» **EXERCISE DIRECTIONS**:
When you reach the line containing "yellow wallet [387,305,471,374]" in the records below, start copying exactly, and stop once you have copied the line containing "none -> white cupcake [620,105,663,156]".

» **EXTRACTED RECORDS**:
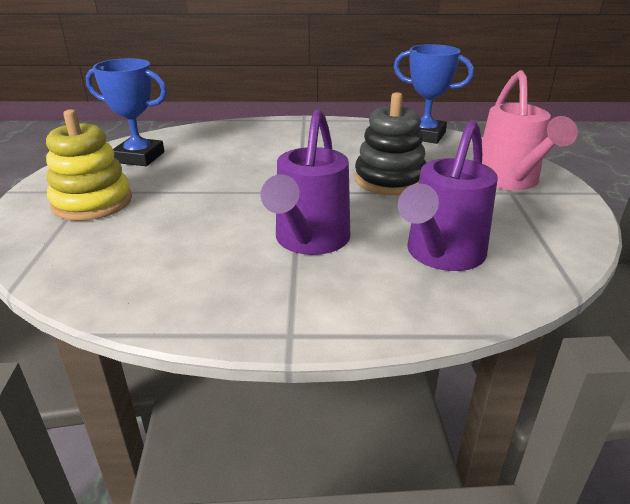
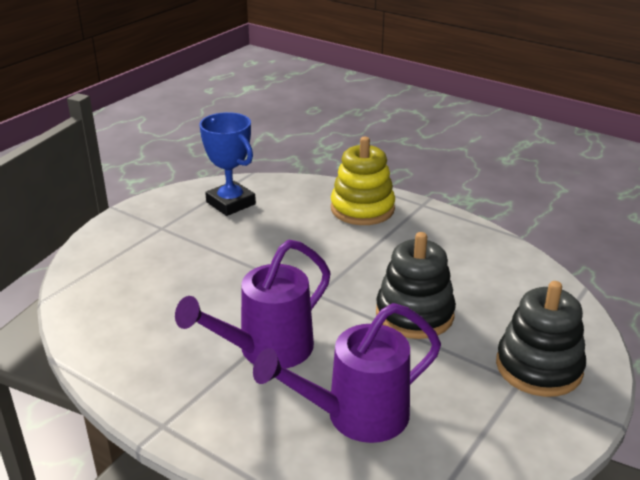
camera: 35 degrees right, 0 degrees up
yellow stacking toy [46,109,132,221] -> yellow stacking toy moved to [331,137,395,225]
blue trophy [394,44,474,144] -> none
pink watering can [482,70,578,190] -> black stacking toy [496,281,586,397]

==

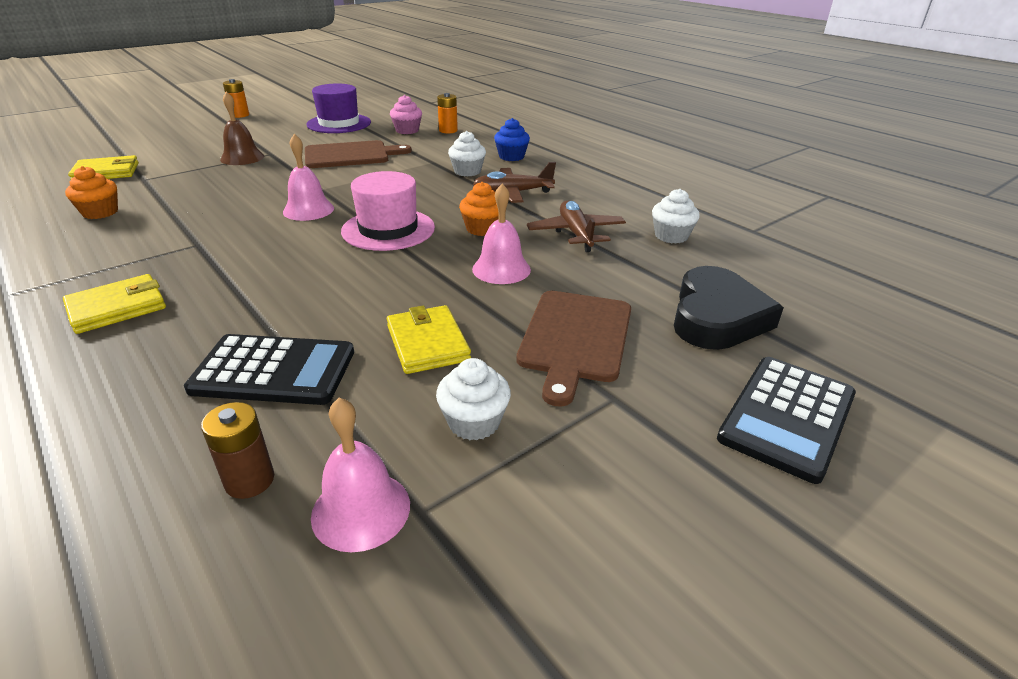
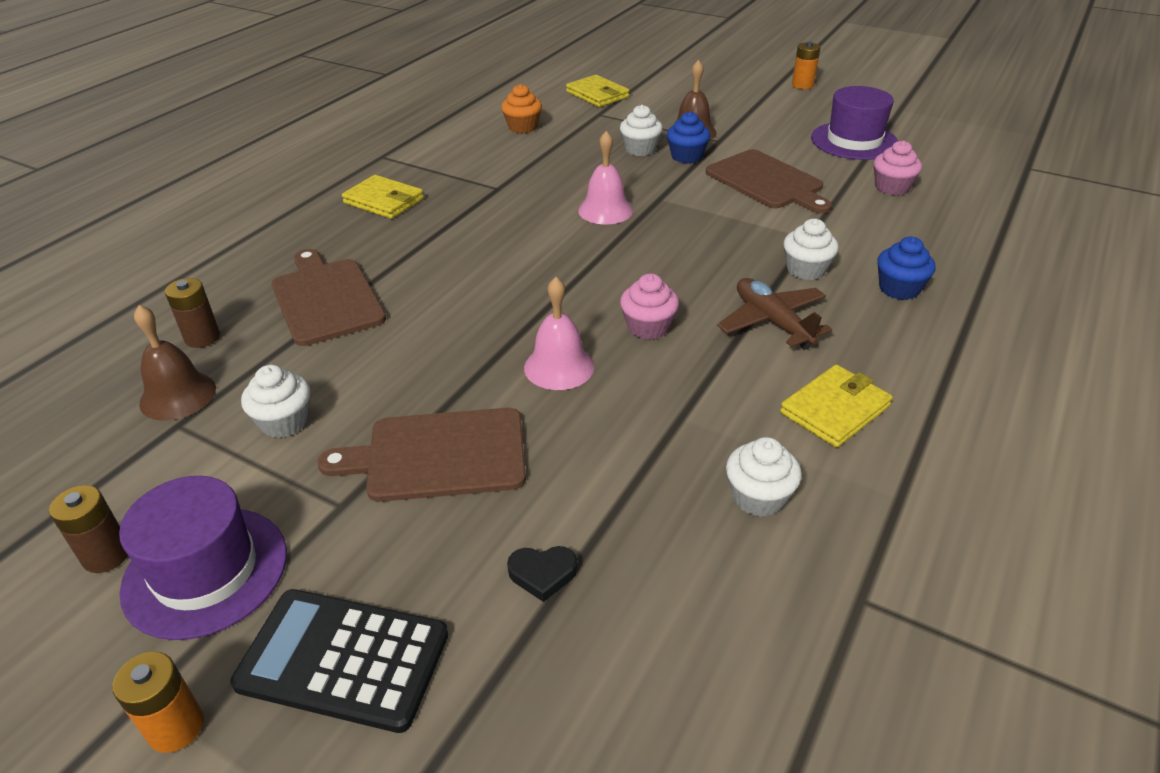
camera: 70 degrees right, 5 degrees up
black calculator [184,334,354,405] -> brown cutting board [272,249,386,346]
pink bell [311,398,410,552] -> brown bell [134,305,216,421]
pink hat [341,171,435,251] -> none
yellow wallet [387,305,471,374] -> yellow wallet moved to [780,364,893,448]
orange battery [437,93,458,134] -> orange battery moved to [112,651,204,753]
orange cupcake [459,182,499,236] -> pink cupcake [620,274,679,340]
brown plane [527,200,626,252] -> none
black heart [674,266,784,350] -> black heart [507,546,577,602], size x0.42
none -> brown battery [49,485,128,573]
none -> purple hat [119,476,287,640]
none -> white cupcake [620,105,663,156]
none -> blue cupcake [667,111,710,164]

--

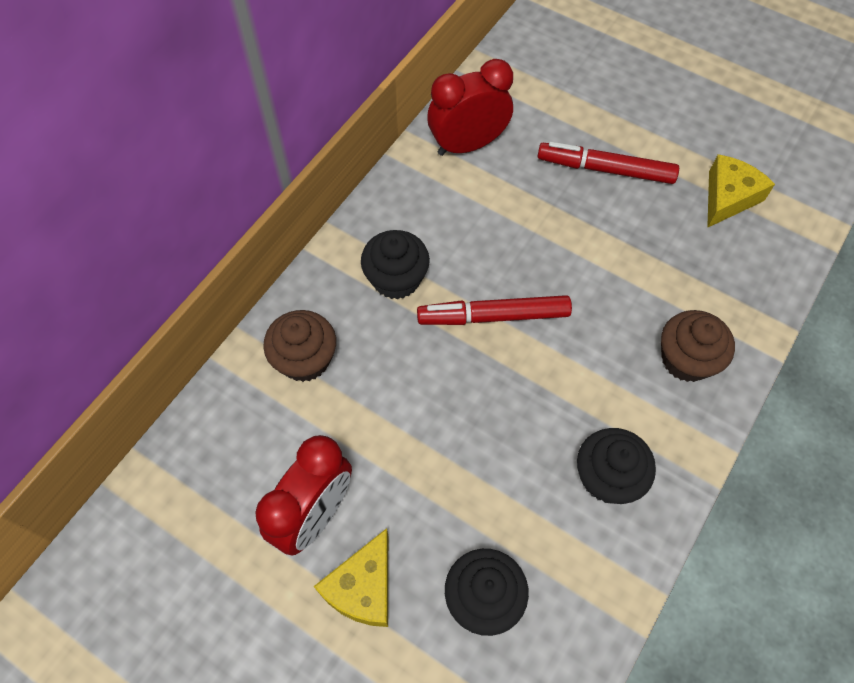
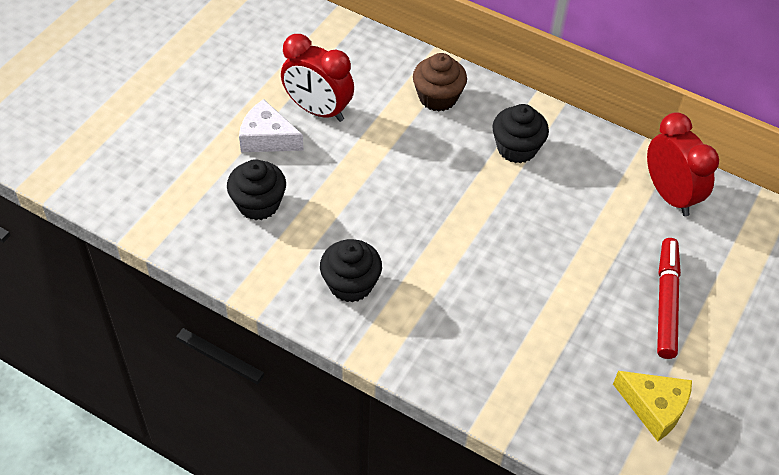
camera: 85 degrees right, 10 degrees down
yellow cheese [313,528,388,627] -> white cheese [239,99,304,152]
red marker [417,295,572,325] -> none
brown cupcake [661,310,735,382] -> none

» **TASK ANSWER**:
yellow wallet [387,305,471,374] -> yellow wallet moved to [780,364,893,448]
orange battery [437,93,458,134] -> orange battery moved to [112,651,204,753]
orange cupcake [459,182,499,236] -> pink cupcake [620,274,679,340]
brown plane [527,200,626,252] -> none
black heart [674,266,784,350] -> black heart [507,546,577,602], size x0.42
none -> brown battery [49,485,128,573]
none -> purple hat [119,476,287,640]
none -> white cupcake [620,105,663,156]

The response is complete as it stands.